§ **Aim of the task**
Print each line from the start of the records below up through the line where "double door: (116, 179) -> (59, 168), moved" is found, exactly as given.

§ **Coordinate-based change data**
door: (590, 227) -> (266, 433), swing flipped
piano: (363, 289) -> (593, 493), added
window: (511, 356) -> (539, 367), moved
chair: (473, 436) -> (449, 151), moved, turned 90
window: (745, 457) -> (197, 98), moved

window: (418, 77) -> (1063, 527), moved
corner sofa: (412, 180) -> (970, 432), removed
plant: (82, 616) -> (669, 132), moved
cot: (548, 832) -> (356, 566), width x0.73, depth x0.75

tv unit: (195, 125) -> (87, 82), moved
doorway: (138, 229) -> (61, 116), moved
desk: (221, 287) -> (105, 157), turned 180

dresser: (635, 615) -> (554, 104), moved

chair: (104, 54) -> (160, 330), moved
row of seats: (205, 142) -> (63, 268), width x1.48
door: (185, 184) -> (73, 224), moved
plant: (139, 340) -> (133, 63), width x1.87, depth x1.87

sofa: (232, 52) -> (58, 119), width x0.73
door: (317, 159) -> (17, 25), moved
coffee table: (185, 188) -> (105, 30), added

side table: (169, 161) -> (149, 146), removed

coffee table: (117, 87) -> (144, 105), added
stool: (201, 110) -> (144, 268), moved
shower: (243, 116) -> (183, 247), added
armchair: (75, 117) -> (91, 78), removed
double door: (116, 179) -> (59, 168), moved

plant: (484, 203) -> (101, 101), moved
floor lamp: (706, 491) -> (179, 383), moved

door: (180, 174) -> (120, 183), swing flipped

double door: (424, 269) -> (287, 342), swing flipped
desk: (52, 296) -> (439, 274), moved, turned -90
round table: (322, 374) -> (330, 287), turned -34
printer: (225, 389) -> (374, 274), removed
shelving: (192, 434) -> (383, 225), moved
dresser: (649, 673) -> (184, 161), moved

§ **Result**
door: (590, 227) -> (266, 433), swing flipped
piano: (363, 289) -> (593, 493), added
window: (511, 356) -> (539, 367), moved
chair: (473, 436) -> (449, 151), moved, turned 90
window: (745, 457) -> (197, 98), moved

window: (418, 77) -> (1063, 527), moved
corner sofa: (412, 180) -> (970, 432), removed
plant: (82, 616) -> (669, 132), moved
cot: (548, 832) -> (356, 566), width x0.73, depth x0.75

tv unit: (195, 125) -> (87, 82), moved
doorway: (138, 229) -> (61, 116), moved
desk: (221, 287) -> (105, 157), turned 180

dresser: (635, 615) -> (554, 104), moved

chair: (104, 54) -> (160, 330), moved
row of seats: (205, 142) -> (63, 268), width x1.48
door: (185, 184) -> (73, 224), moved
plant: (139, 340) -> (133, 63), width x1.87, depth x1.87

sofa: (232, 52) -> (58, 119), width x0.73
door: (317, 159) -> (17, 25), moved
coffee table: (185, 188) -> (105, 30), added

side table: (169, 161) -> (149, 146), removed

coffee table: (117, 87) -> (144, 105), added
stool: (201, 110) -> (144, 268), moved
shower: (243, 116) -> (183, 247), added
armchair: (75, 117) -> (91, 78), removed
double door: (116, 179) -> (59, 168), moved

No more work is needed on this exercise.